- [WORK REQUEST] Each entry has to be given again in its exact wording, and no picture may appear in the result.

- [MATERIAL FOR THIS TASK]
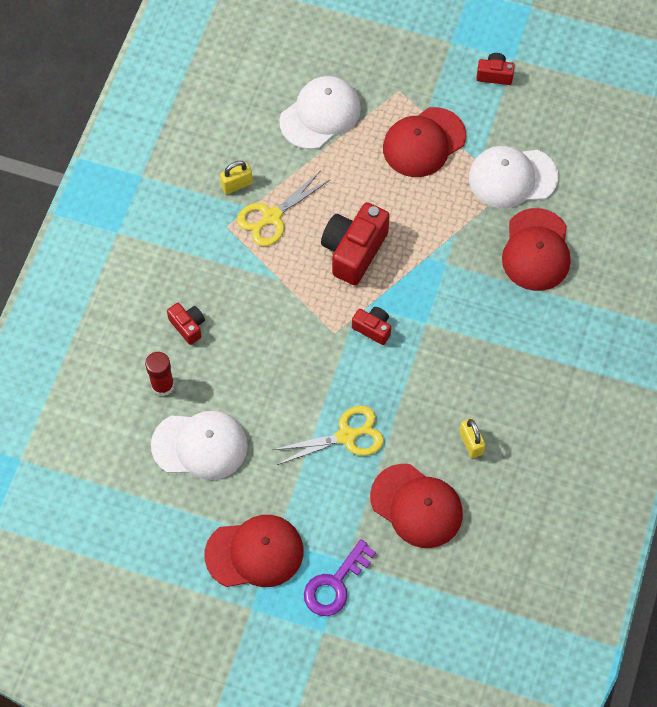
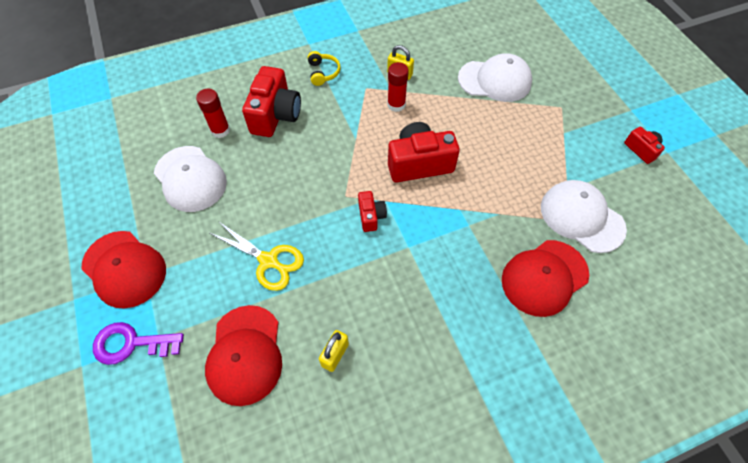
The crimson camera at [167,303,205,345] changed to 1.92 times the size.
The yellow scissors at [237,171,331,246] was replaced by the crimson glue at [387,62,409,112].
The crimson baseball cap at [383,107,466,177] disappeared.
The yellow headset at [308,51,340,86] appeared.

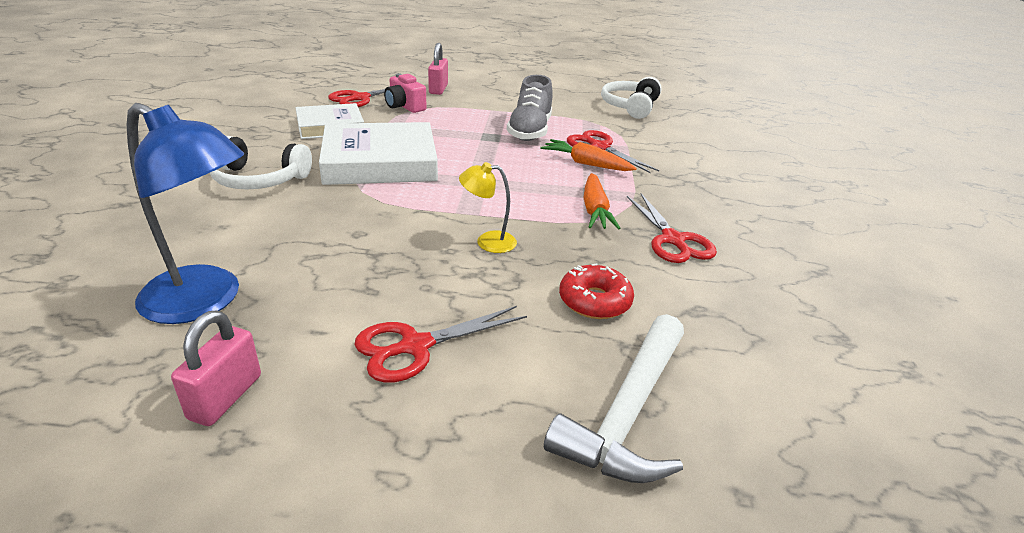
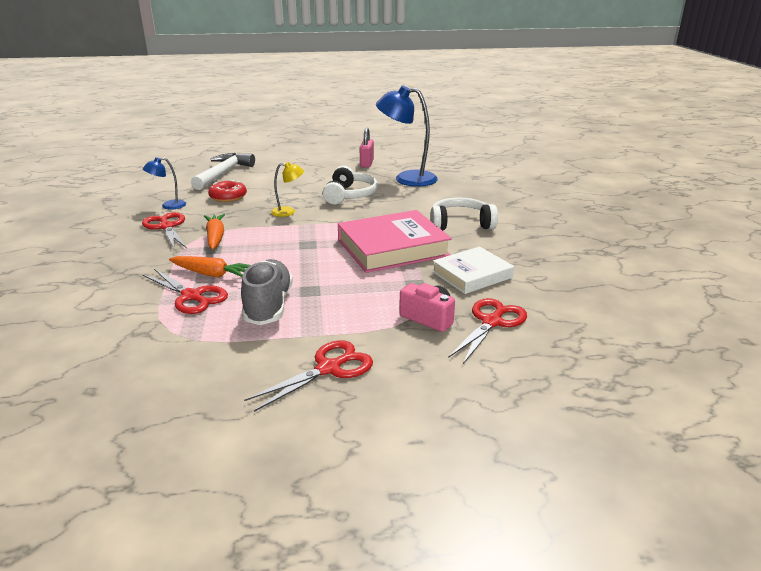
The snow-white hardback at [319,122,438,185] became the rosy hardback at [338,210,452,273].
The crimson scissors moved from [355,306,527,383] to [244,340,373,412].
The rosy lock at [428,43,448,95] disappeared.
The snow-white headset moved from [601,77,662,119] to [323,166,378,205].
The royal blue reading lamp at [143,157,186,210] appeared.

- [ANSWER TO THIS EXERCISE]
The crimson camera at [167,303,205,345] changed to 1.92 times the size.
The yellow scissors at [237,171,331,246] was replaced by the crimson glue at [387,62,409,112].
The crimson baseball cap at [383,107,466,177] disappeared.
The yellow headset at [308,51,340,86] appeared.

The snow-white hardback at [319,122,438,185] became the rosy hardback at [338,210,452,273].
The crimson scissors moved from [355,306,527,383] to [244,340,373,412].
The rosy lock at [428,43,448,95] disappeared.
The snow-white headset moved from [601,77,662,119] to [323,166,378,205].
The royal blue reading lamp at [143,157,186,210] appeared.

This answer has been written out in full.